Problem:
Where the records below show a line containing "R11: 100 (SIG13, SIG18) -> 150 (SIG13, SIG18)", start copying; end with the line containing "U4: XNOR 74HC266", and copy it too.

Records for this task:

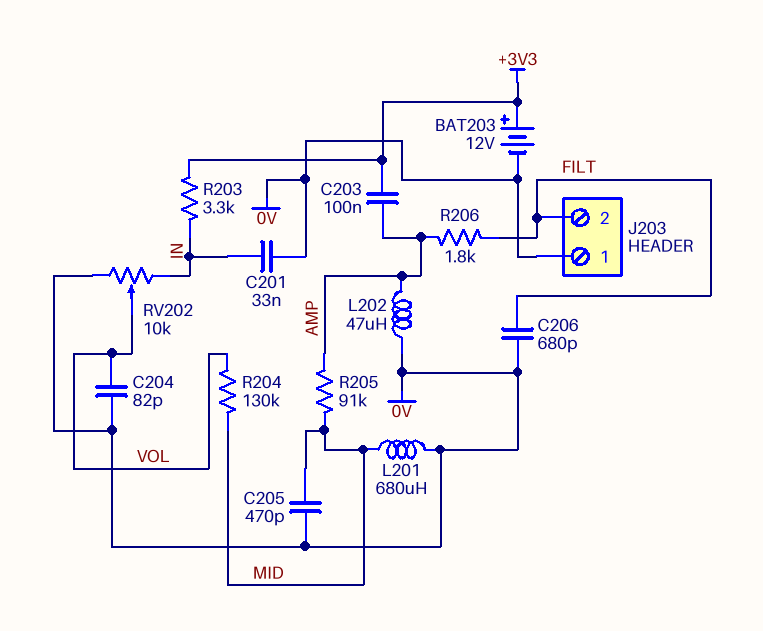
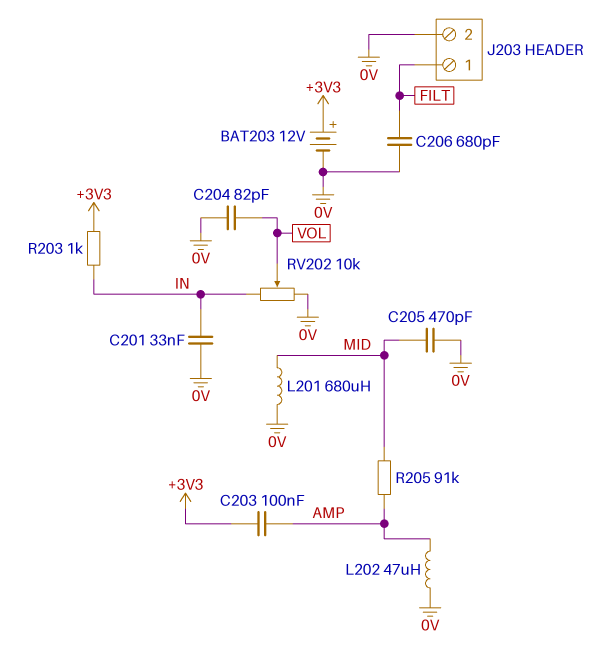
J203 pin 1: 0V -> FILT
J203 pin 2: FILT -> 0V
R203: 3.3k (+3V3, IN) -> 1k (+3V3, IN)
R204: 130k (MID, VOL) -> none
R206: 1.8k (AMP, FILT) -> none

==

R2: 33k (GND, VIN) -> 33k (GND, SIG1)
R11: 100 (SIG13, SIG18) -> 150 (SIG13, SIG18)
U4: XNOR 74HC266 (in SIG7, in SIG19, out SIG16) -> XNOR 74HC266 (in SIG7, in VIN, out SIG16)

Result for this task:
R11: 100 (SIG13, SIG18) -> 150 (SIG13, SIG18)
U4: XNOR 74HC266 (in SIG7, in SIG19, out SIG16) -> XNOR 74HC266 (in SIG7, in VIN, out SIG16)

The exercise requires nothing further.